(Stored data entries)
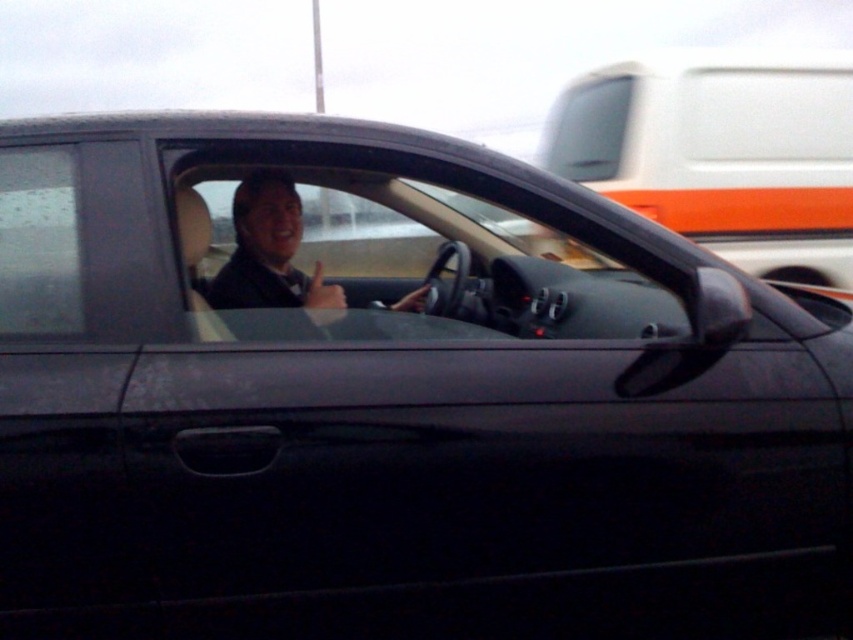
Question: Can you confirm if transparent glass window at center is positioned to the left of matte black suit at center?

Choices:
 (A) yes
 (B) no

Answer: (B)

Question: Among these points, which one is farthest from the camera?

Choices:
 (A) (485, 337)
 (B) (250, 205)

Answer: (B)

Question: Does transparent glass window at center have a lesser width compared to matte black suit at center?

Choices:
 (A) no
 (B) yes

Answer: (A)

Question: Which point appears closest to the camera in this image?

Choices:
 (A) (224, 268)
 (B) (306, 326)

Answer: (B)

Question: Is transparent glass window at center bigger than matte black suit at center?

Choices:
 (A) no
 (B) yes

Answer: (B)

Question: Which of the following is the farthest from the observer?

Choices:
 (A) (260, 179)
 (B) (445, 272)

Answer: (B)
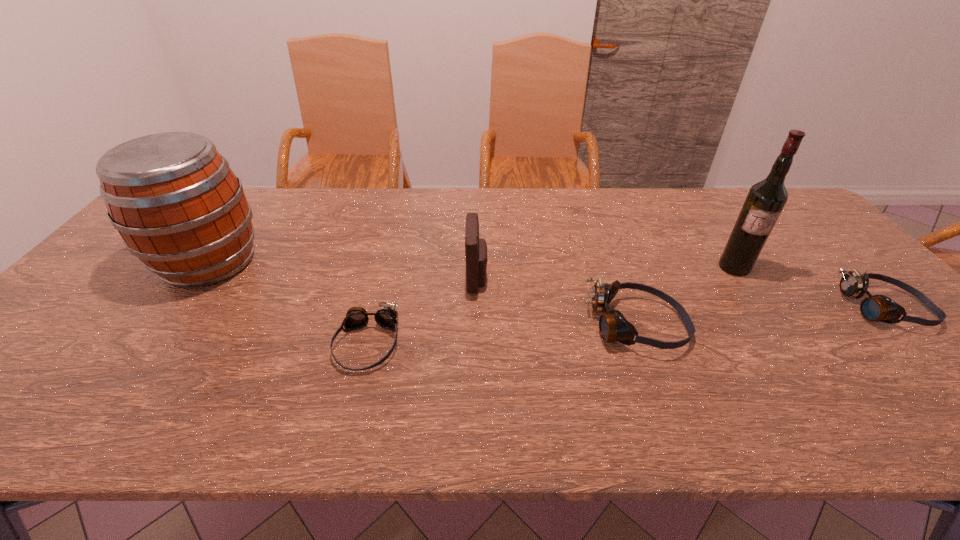
Identify the location of the leftmost goggles. This screenshot has width=960, height=540. (386, 316).

You are a GUI agent. You are given a task and a screenshot of the screen. Output one action in this format:
    pyautogui.click(x=<x>, y=<y>)
    Task: Click on the second object from left to right
    This screenshot has height=540, width=960.
    Given the screenshot: What is the action you would take?
    pyautogui.click(x=386, y=316)

The width and height of the screenshot is (960, 540). In order to click on the third object from right to left in this screenshot , I will do `click(613, 327)`.

The height and width of the screenshot is (540, 960). What are the coordinates of `the second shortest object` in the screenshot? It's located at (875, 308).

At what (x,y) coordinates should I click in order to perform the action: click on the rightmost object. Please return your answer as a coordinate pair (x, y). Looking at the image, I should click on (875, 308).

Find the location of a particular element. the third object from left to right is located at coordinates (475, 249).

Locate an element on the screen. The height and width of the screenshot is (540, 960). the fourth shortest object is located at coordinates (475, 249).

In order to click on the second tallest object in this screenshot , I will do `click(178, 206)`.

Locate an element on the screen. The height and width of the screenshot is (540, 960). the leftmost object is located at coordinates (178, 206).

Locate an element on the screen. The width and height of the screenshot is (960, 540). wine bottle is located at coordinates (766, 199).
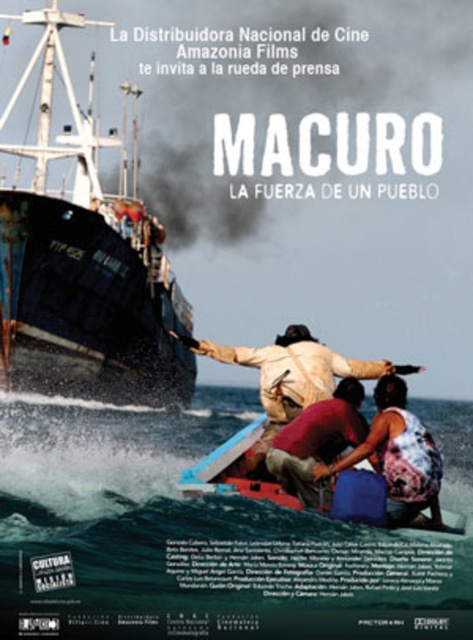
Question: Can you confirm if black matte ship at center is wider than brown leather jacket at center?

Choices:
 (A) yes
 (B) no

Answer: (A)

Question: Does clear blue water at lower center appear under brown leather jacket at center?

Choices:
 (A) yes
 (B) no

Answer: (A)

Question: Can you confirm if floral fabric dress at lower center is positioned below reddish-brown fabric shirt at center?

Choices:
 (A) yes
 (B) no

Answer: (A)

Question: Considering the real-world distances, which object is closest to the clear blue water at lower center?

Choices:
 (A) black matte ship at center
 (B) floral fabric dress at lower center
 (C) brown leather jacket at center
 (D) reddish-brown fabric shirt at center

Answer: (D)

Question: Which is nearer to the clear blue water at lower center?

Choices:
 (A) brown leather jacket at center
 (B) floral fabric dress at lower center
 (C) reddish-brown fabric shirt at center

Answer: (C)

Question: Based on their relative distances, which object is nearer to the brown leather jacket at center?

Choices:
 (A) black matte ship at center
 (B) reddish-brown fabric shirt at center

Answer: (B)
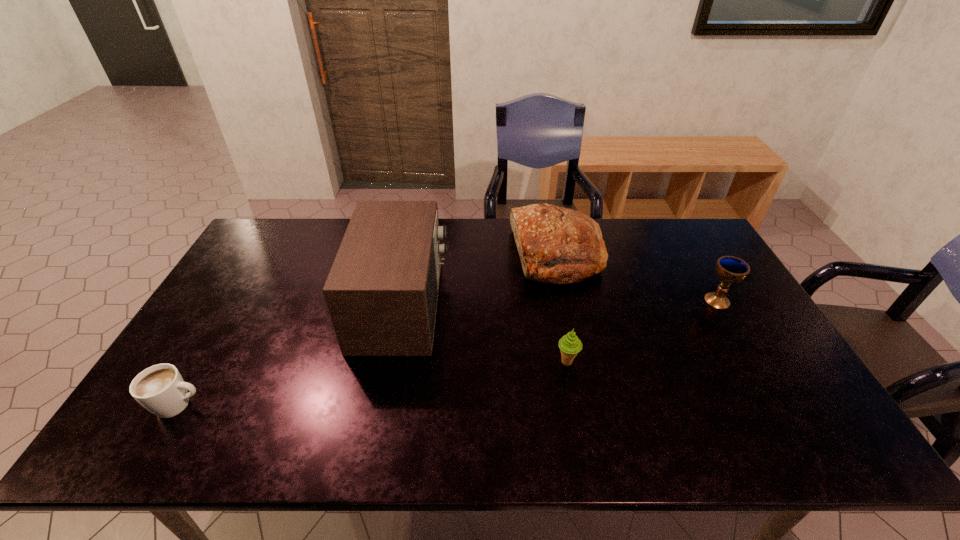
This screenshot has width=960, height=540. Find the location of `vacant area situated at the sliced front of the fourth shortest object`. vacant area situated at the sliced front of the fourth shortest object is located at coordinates (405, 256).

Find the location of `vacant region located on the back of the chalice`. vacant region located on the back of the chalice is located at coordinates (696, 264).

You are a GUI agent. You are given a task and a screenshot of the screen. Output one action in this format:
    pyautogui.click(x=<x>, y=<y>)
    Task: Click on the vacant area located 0.060m on the right of the icecream
    The image size is (960, 540).
    Given the screenshot: What is the action you would take?
    pyautogui.click(x=602, y=362)

Where is `free space located with the handle on the side of the cappuccino`? free space located with the handle on the side of the cappuccino is located at coordinates (242, 405).

Identify the location of object that is at the far edge. (558, 245).

Locate an element on the screen. object that is positioned at the near edge is located at coordinates (160, 389).

Where is `object at the left edge`? The image size is (960, 540). object at the left edge is located at coordinates (160, 389).

Identify the location of object present at the right edge. (729, 269).

Where is `object present at the near left corner`? This screenshot has height=540, width=960. object present at the near left corner is located at coordinates (160, 389).

Find the location of a particular element. vacant area at the far edge is located at coordinates (453, 245).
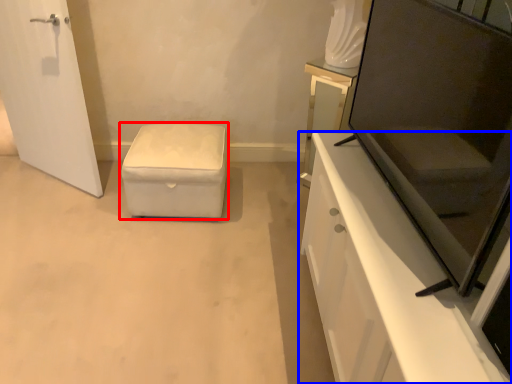
Question: Which object appears farthest to the camera in this image, furniture (highlighted by a red box) or cabinetry (highlighted by a blue box)?

Choices:
 (A) furniture
 (B) cabinetry

Answer: (A)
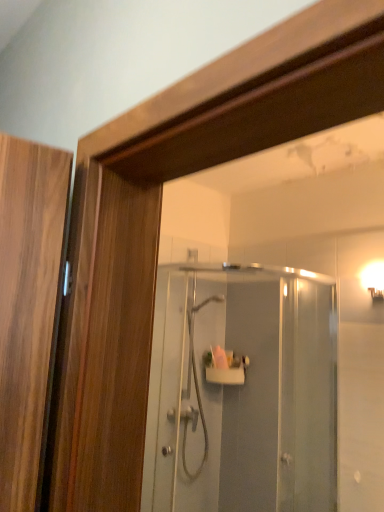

→ **ASSIGNED TASK**:
Please switch "transparent glass window" to "clear glass window" everywhere in these records and write them out again with nothing else changed, leaving out the pictures.

→ **RESULT OF THIS TASK**:
Question: Can you confirm if clear glass window at center is positioned to the left of matte black suit at center?

Choices:
 (A) yes
 (B) no

Answer: (B)

Question: Among these points, which one is farthest from the camera?

Choices:
 (A) (485, 337)
 (B) (250, 205)

Answer: (B)

Question: Does clear glass window at center have a lesser width compared to matte black suit at center?

Choices:
 (A) no
 (B) yes

Answer: (A)

Question: Which point appears closest to the camera in this image?

Choices:
 (A) (224, 268)
 (B) (306, 326)

Answer: (B)

Question: Is clear glass window at center bigger than matte black suit at center?

Choices:
 (A) no
 (B) yes

Answer: (B)

Question: Which of the following is the farthest from the observer?

Choices:
 (A) (260, 179)
 (B) (445, 272)

Answer: (B)
Identify the location of the leftmost goggles. This screenshot has width=960, height=540. (386, 316).

You are a GUI agent. You are given a task and a screenshot of the screen. Output one action in this format:
    pyautogui.click(x=<x>, y=<y>)
    Task: Click on the second object from left to right
    This screenshot has height=540, width=960.
    Given the screenshot: What is the action you would take?
    pyautogui.click(x=386, y=316)

The width and height of the screenshot is (960, 540). In order to click on the third object from right to left in this screenshot , I will do `click(613, 327)`.

The height and width of the screenshot is (540, 960). What are the coordinates of `the second shortest object` in the screenshot? It's located at (875, 308).

At what (x,y) coordinates should I click in order to perform the action: click on the rightmost object. Please return your answer as a coordinate pair (x, y). Looking at the image, I should click on (875, 308).

Find the location of a particular element. the third object from left to right is located at coordinates (475, 249).

Locate an element on the screen. The height and width of the screenshot is (540, 960). the fourth shortest object is located at coordinates (475, 249).

In order to click on the second tallest object in this screenshot , I will do `click(178, 206)`.

Locate an element on the screen. The height and width of the screenshot is (540, 960). the leftmost object is located at coordinates (178, 206).

Locate an element on the screen. The width and height of the screenshot is (960, 540). wine bottle is located at coordinates (766, 199).
Question: Can you confirm if black matte ship at center is wider than brown leather jacket at center?

Choices:
 (A) yes
 (B) no

Answer: (A)

Question: Does clear blue water at lower center appear under brown leather jacket at center?

Choices:
 (A) yes
 (B) no

Answer: (A)

Question: Can you confirm if floral fabric dress at lower center is positioned below reddish-brown fabric shirt at center?

Choices:
 (A) yes
 (B) no

Answer: (A)

Question: Considering the real-world distances, which object is closest to the clear blue water at lower center?

Choices:
 (A) black matte ship at center
 (B) floral fabric dress at lower center
 (C) brown leather jacket at center
 (D) reddish-brown fabric shirt at center

Answer: (D)

Question: Which is nearer to the clear blue water at lower center?

Choices:
 (A) brown leather jacket at center
 (B) floral fabric dress at lower center
 (C) reddish-brown fabric shirt at center

Answer: (C)

Question: Based on their relative distances, which object is nearer to the brown leather jacket at center?

Choices:
 (A) black matte ship at center
 (B) reddish-brown fabric shirt at center

Answer: (B)
This screenshot has width=960, height=540. Find the location of `vacant area situated at the sliced front of the fourth shortest object`. vacant area situated at the sliced front of the fourth shortest object is located at coordinates (405, 256).

Find the location of `vacant region located on the back of the chalice`. vacant region located on the back of the chalice is located at coordinates (696, 264).

You are a GUI agent. You are given a task and a screenshot of the screen. Output one action in this format:
    pyautogui.click(x=<x>, y=<y>)
    Task: Click on the vacant area located 0.060m on the right of the icecream
    The image size is (960, 540).
    Given the screenshot: What is the action you would take?
    pyautogui.click(x=602, y=362)

Where is `free space located with the handle on the side of the cappuccino`? free space located with the handle on the side of the cappuccino is located at coordinates (242, 405).

Identify the location of object that is at the far edge. (558, 245).

Locate an element on the screen. object that is positioned at the near edge is located at coordinates (160, 389).

Where is `object at the left edge`? The image size is (960, 540). object at the left edge is located at coordinates (160, 389).

Identify the location of object present at the right edge. (729, 269).

Where is `object present at the near left corner`? This screenshot has height=540, width=960. object present at the near left corner is located at coordinates (160, 389).

Find the location of a particular element. vacant area at the far edge is located at coordinates (453, 245).
Question: Which object appears farthest to the camera in this image, furniture (highlighted by a red box) or cabinetry (highlighted by a blue box)?

Choices:
 (A) furniture
 (B) cabinetry

Answer: (A)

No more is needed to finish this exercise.